● **WRITTEN TASK**: Quote exactly, and only, the lines of the material below from the line with "green pear: 1 -> 2" through the line with "red tape: 1 -> 3".

● **EXERCISE DATA**:
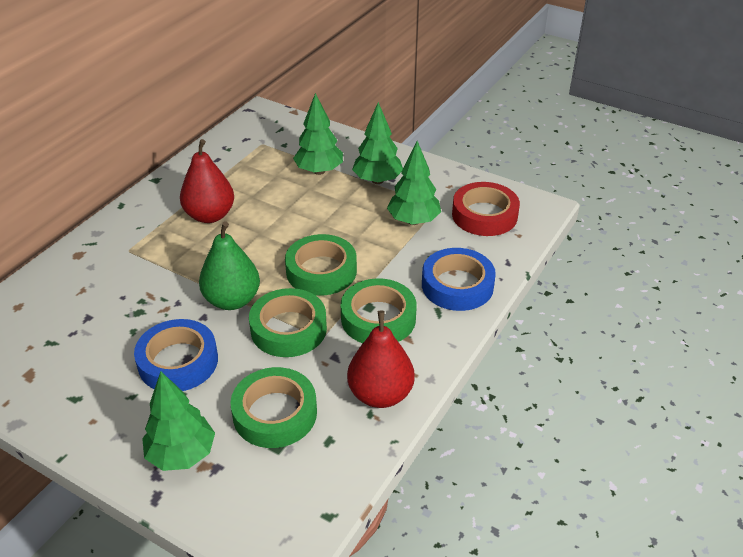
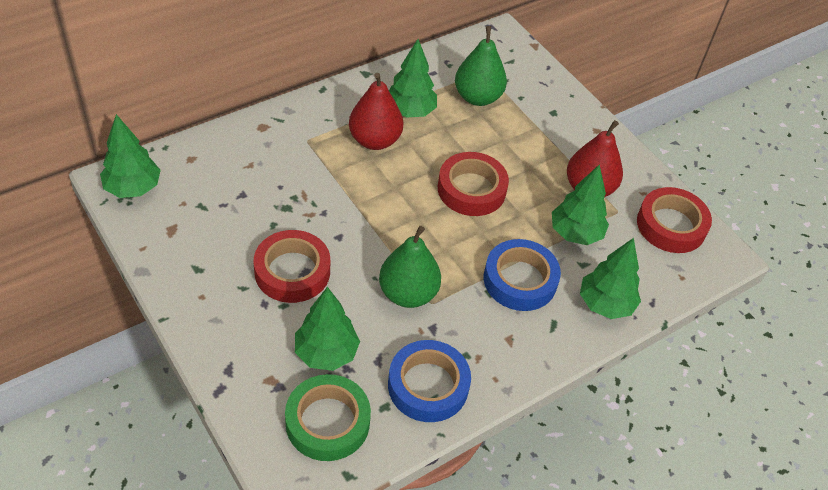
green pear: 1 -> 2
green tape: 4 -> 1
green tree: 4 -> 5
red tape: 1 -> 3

* * *

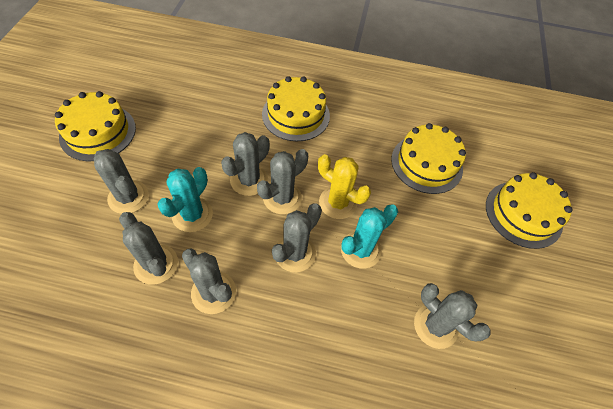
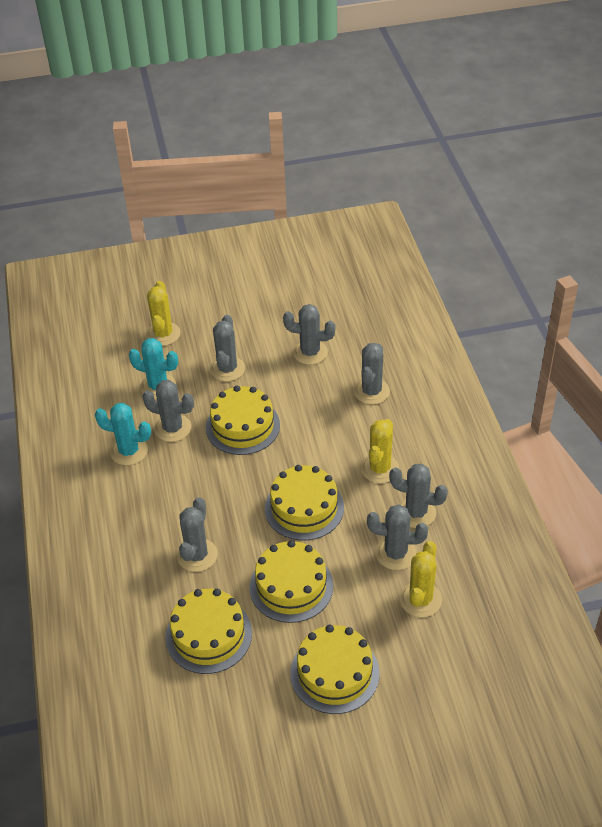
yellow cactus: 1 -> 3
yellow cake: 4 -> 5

● **PROBLEM SOLUTION**:
green pear: 1 -> 2
green tape: 4 -> 1
green tree: 4 -> 5
red tape: 1 -> 3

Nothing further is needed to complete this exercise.